Print the lines that run from the line with "turquoise light bulb [254,268,310,307]" to the line with "none -> red jar [430,249,493,341]", keeping both end lines, exactly as they appear in the entries below, and nothing else.

__STUDY MATERIAL__:
* * * * * * * * *

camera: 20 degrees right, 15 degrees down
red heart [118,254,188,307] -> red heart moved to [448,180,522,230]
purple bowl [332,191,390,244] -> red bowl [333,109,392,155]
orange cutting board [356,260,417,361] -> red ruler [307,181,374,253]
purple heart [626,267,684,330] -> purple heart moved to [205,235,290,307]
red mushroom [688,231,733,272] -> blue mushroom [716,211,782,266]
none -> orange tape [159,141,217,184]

* * * * * * * * *

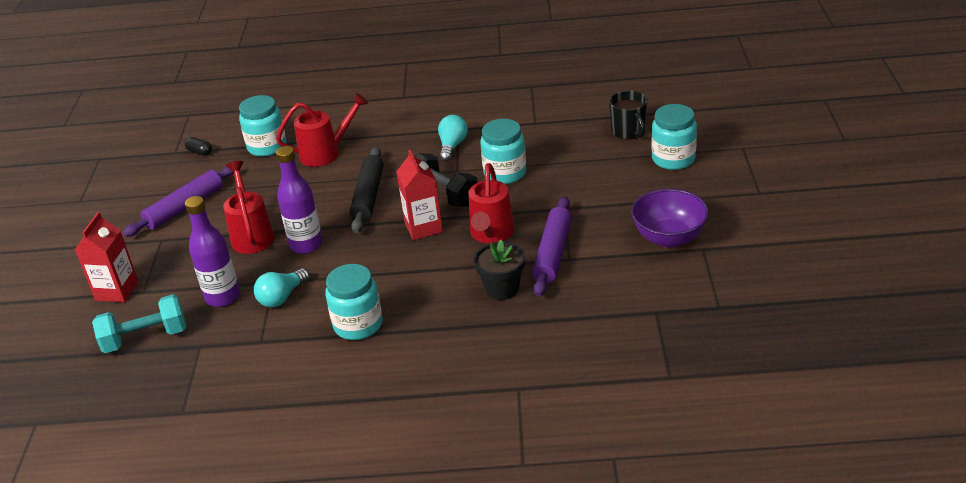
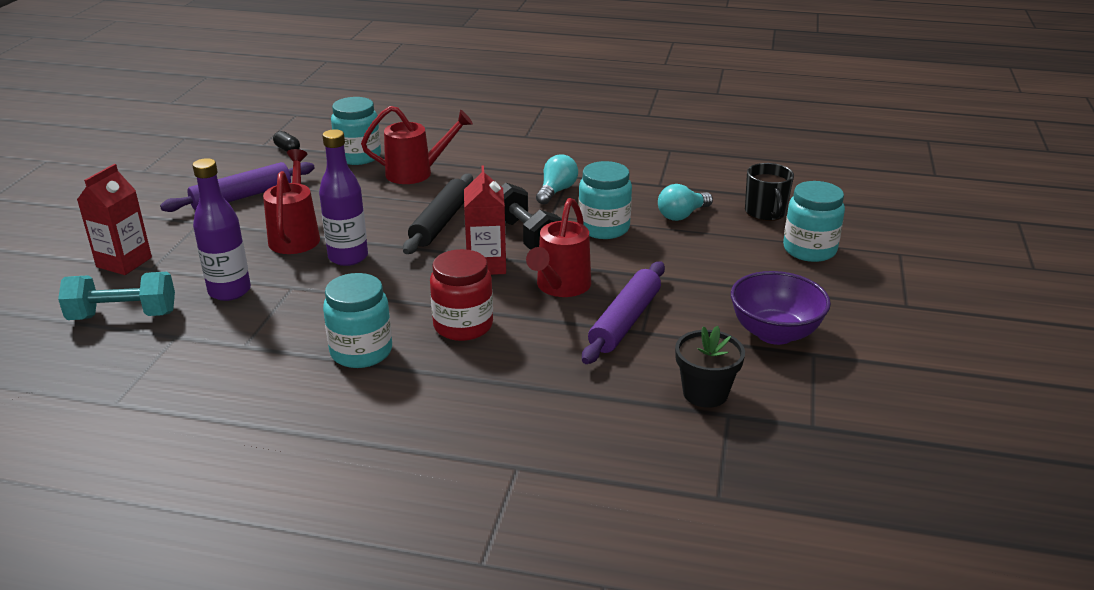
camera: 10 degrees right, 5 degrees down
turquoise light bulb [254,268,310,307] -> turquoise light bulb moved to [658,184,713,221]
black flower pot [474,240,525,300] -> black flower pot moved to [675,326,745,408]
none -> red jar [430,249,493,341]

* * * * * * * * *

__ANSWER TO THE EXERCISE__:
turquoise light bulb [254,268,310,307] -> turquoise light bulb moved to [658,184,713,221]
black flower pot [474,240,525,300] -> black flower pot moved to [675,326,745,408]
none -> red jar [430,249,493,341]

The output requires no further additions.